**Task to complete**
Copy out, from the entries below, each line holding the string "camera".

**Data**
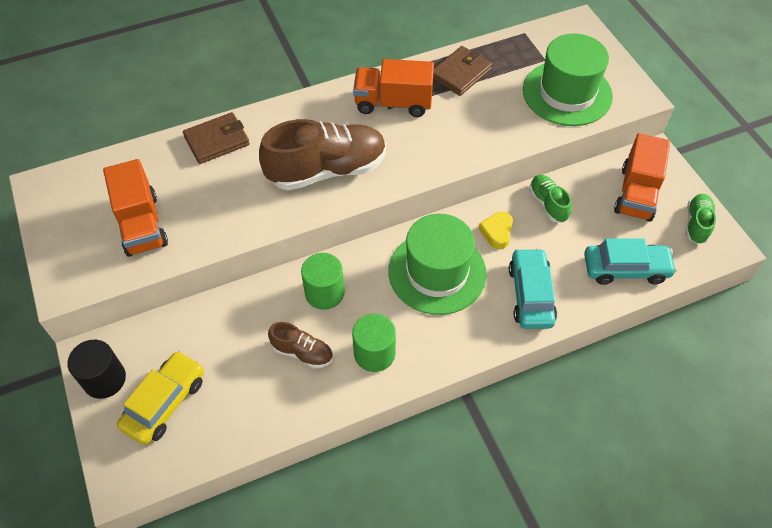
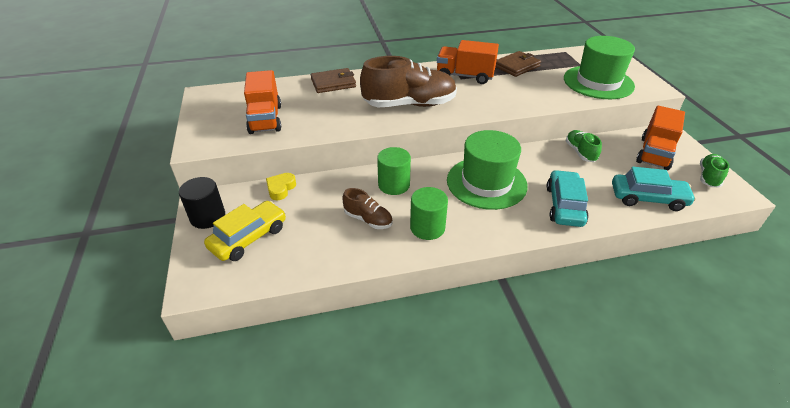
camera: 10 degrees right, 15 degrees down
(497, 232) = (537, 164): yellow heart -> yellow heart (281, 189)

...

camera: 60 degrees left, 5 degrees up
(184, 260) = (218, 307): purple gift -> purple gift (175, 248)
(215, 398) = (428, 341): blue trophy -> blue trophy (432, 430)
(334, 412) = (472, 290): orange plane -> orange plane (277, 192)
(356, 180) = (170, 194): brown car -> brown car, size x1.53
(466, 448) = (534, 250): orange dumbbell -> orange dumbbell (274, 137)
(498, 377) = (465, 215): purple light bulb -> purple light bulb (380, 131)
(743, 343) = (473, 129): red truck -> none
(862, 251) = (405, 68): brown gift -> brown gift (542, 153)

**Completed exercise**
camera: 10 degrees right, 15 degrees down
camera: 60 degrees left, 5 degrees up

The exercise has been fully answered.